(Required work) Exactly as given, write out the lines from the one containing "(547, 197) = (630, 241): orange" through the end of the listing, with both ends included and nothing else.
Supplied material: Begin
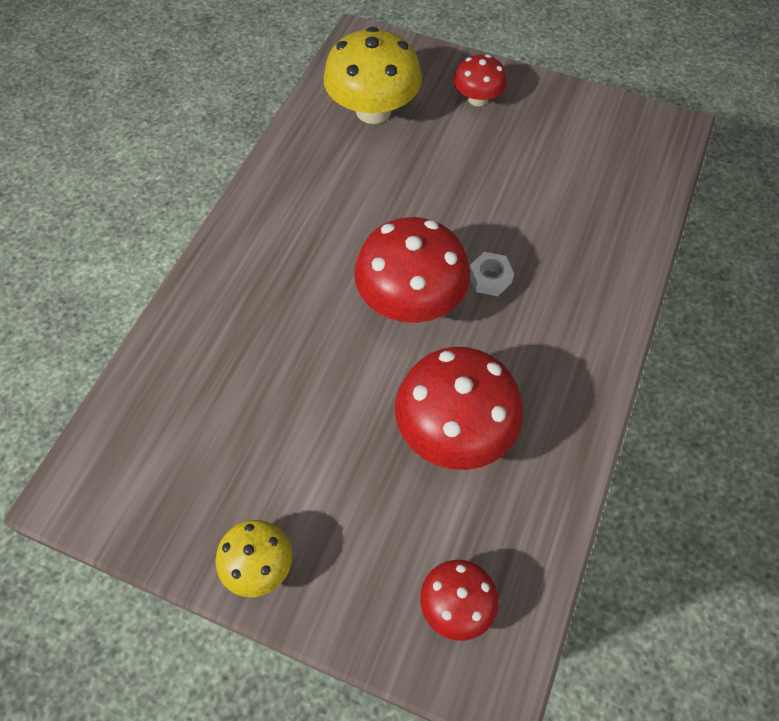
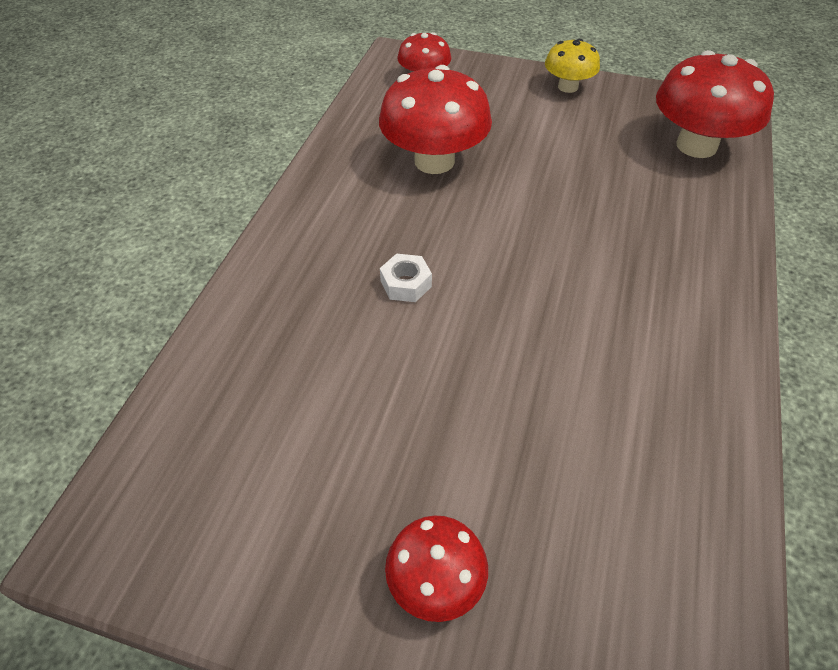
camera: 175 degrees right, 10 degrees down
(373, 111) = (618, 535): yellow mushroom -> none
(410, 300) = (493, 255): red mushroom -> red mushroom (696, 145)

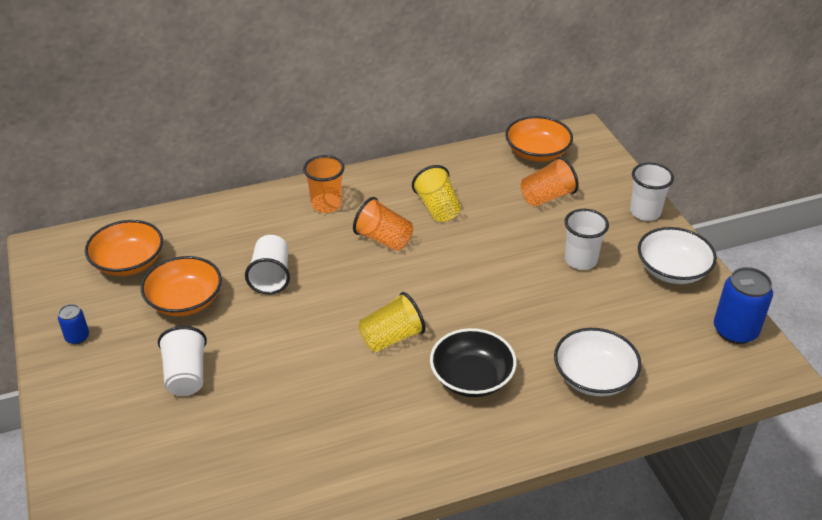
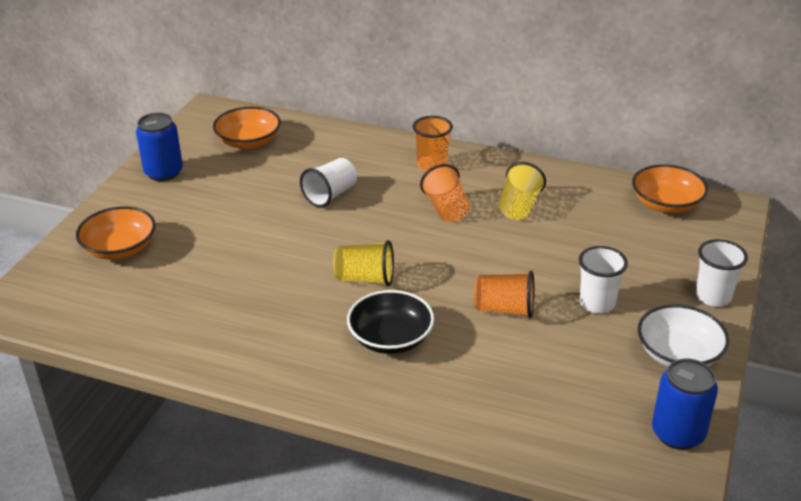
camera: 40 degrees right, 5 degrees down
(77, 337) = (163, 172): blue can -> blue can, size x1.89
(185, 301) = (254, 183): orange bowl -> orange bowl (120, 248)
(186, 375) = (198, 229): white cup -> none
(547, 197) = (630, 241): orange cup -> orange cup (504, 309)
(594, 377) = (492, 394): white bowl -> none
Supplied material: End
(Completed exercise)
(547, 197) = (630, 241): orange cup -> orange cup (504, 309)
(594, 377) = (492, 394): white bowl -> none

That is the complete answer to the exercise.